▸ **Task details**
Retype every line of the data, keeping each word exactly.

Data records
····················
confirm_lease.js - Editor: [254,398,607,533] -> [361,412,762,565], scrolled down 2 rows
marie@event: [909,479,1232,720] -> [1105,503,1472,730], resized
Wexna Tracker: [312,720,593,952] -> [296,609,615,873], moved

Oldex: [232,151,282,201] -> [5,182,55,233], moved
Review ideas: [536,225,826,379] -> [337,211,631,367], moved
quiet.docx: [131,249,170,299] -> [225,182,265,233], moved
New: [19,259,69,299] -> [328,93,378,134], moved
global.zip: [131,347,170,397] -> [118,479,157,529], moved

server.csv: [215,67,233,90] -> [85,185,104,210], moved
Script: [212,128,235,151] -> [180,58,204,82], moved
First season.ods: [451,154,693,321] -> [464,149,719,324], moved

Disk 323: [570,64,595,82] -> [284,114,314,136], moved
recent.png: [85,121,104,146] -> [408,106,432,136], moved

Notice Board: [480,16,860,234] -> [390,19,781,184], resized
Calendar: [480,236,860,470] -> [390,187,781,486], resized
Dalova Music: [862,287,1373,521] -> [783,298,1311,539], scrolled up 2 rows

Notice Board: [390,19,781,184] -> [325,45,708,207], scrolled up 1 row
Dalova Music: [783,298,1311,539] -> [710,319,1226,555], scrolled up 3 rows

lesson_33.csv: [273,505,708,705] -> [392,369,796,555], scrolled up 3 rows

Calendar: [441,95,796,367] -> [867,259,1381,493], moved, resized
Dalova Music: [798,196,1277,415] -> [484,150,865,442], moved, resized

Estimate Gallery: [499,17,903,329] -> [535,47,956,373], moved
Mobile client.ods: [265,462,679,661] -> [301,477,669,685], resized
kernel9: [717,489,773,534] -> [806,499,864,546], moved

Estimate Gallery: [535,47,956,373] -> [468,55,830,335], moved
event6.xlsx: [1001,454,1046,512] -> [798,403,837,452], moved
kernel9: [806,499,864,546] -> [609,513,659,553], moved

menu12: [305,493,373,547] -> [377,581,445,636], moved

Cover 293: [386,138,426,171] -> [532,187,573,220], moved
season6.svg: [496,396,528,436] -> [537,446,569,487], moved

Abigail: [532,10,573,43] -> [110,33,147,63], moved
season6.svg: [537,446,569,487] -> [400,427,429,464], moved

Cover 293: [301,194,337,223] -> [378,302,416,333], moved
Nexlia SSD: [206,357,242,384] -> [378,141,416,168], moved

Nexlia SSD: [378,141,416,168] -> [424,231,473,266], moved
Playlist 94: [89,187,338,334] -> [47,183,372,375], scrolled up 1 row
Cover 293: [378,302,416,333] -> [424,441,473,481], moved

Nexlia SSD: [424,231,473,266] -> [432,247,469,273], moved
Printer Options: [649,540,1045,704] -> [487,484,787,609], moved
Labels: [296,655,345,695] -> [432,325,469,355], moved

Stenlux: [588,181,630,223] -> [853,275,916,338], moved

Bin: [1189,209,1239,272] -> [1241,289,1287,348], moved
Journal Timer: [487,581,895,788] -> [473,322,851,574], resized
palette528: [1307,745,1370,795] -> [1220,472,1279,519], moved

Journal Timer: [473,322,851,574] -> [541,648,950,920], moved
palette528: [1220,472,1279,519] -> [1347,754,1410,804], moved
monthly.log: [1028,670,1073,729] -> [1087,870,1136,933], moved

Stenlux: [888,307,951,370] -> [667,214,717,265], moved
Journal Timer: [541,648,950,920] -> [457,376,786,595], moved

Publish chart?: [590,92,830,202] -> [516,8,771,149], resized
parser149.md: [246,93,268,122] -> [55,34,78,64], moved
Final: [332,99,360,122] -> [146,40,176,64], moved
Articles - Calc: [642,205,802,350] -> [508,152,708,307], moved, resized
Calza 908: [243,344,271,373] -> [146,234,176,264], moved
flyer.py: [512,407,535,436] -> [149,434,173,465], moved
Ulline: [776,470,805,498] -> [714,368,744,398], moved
····················
▸ **Result of the exercise**
confirm_lease.js - Editor: [254,398,607,533] -> [361,412,762,565], scrolled down 2 rows
marie@event: [909,479,1232,720] -> [1105,503,1472,730], resized
Wexna Tracker: [312,720,593,952] -> [296,609,615,873], moved

Oldex: [232,151,282,201] -> [5,182,55,233], moved
Review ideas: [536,225,826,379] -> [337,211,631,367], moved
quiet.docx: [131,249,170,299] -> [225,182,265,233], moved
New: [19,259,69,299] -> [328,93,378,134], moved
global.zip: [131,347,170,397] -> [118,479,157,529], moved

server.csv: [215,67,233,90] -> [85,185,104,210], moved
Script: [212,128,235,151] -> [180,58,204,82], moved
First season.ods: [451,154,693,321] -> [464,149,719,324], moved

Disk 323: [570,64,595,82] -> [284,114,314,136], moved
recent.png: [85,121,104,146] -> [408,106,432,136], moved

Notice Board: [480,16,860,234] -> [390,19,781,184], resized
Calendar: [480,236,860,470] -> [390,187,781,486], resized
Dalova Music: [862,287,1373,521] -> [783,298,1311,539], scrolled up 2 rows

Notice Board: [390,19,781,184] -> [325,45,708,207], scrolled up 1 row
Dalova Music: [783,298,1311,539] -> [710,319,1226,555], scrolled up 3 rows

lesson_33.csv: [273,505,708,705] -> [392,369,796,555], scrolled up 3 rows

Calendar: [441,95,796,367] -> [867,259,1381,493], moved, resized
Dalova Music: [798,196,1277,415] -> [484,150,865,442], moved, resized

Estimate Gallery: [499,17,903,329] -> [535,47,956,373], moved
Mobile client.ods: [265,462,679,661] -> [301,477,669,685], resized
kernel9: [717,489,773,534] -> [806,499,864,546], moved

Estimate Gallery: [535,47,956,373] -> [468,55,830,335], moved
event6.xlsx: [1001,454,1046,512] -> [798,403,837,452], moved
kernel9: [806,499,864,546] -> [609,513,659,553], moved

menu12: [305,493,373,547] -> [377,581,445,636], moved

Cover 293: [386,138,426,171] -> [532,187,573,220], moved
season6.svg: [496,396,528,436] -> [537,446,569,487], moved

Abigail: [532,10,573,43] -> [110,33,147,63], moved
season6.svg: [537,446,569,487] -> [400,427,429,464], moved

Cover 293: [301,194,337,223] -> [378,302,416,333], moved
Nexlia SSD: [206,357,242,384] -> [378,141,416,168], moved

Nexlia SSD: [378,141,416,168] -> [424,231,473,266], moved
Playlist 94: [89,187,338,334] -> [47,183,372,375], scrolled up 1 row
Cover 293: [378,302,416,333] -> [424,441,473,481], moved

Nexlia SSD: [424,231,473,266] -> [432,247,469,273], moved
Printer Options: [649,540,1045,704] -> [487,484,787,609], moved
Labels: [296,655,345,695] -> [432,325,469,355], moved

Stenlux: [588,181,630,223] -> [853,275,916,338], moved

Bin: [1189,209,1239,272] -> [1241,289,1287,348], moved
Journal Timer: [487,581,895,788] -> [473,322,851,574], resized
palette528: [1307,745,1370,795] -> [1220,472,1279,519], moved

Journal Timer: [473,322,851,574] -> [541,648,950,920], moved
palette528: [1220,472,1279,519] -> [1347,754,1410,804], moved
monthly.log: [1028,670,1073,729] -> [1087,870,1136,933], moved

Stenlux: [888,307,951,370] -> [667,214,717,265], moved
Journal Timer: [541,648,950,920] -> [457,376,786,595], moved

Publish chart?: [590,92,830,202] -> [516,8,771,149], resized
parser149.md: [246,93,268,122] -> [55,34,78,64], moved
Final: [332,99,360,122] -> [146,40,176,64], moved
Articles - Calc: [642,205,802,350] -> [508,152,708,307], moved, resized
Calza 908: [243,344,271,373] -> [146,234,176,264], moved
flyer.py: [512,407,535,436] -> [149,434,173,465], moved
Ulline: [776,470,805,498] -> [714,368,744,398], moved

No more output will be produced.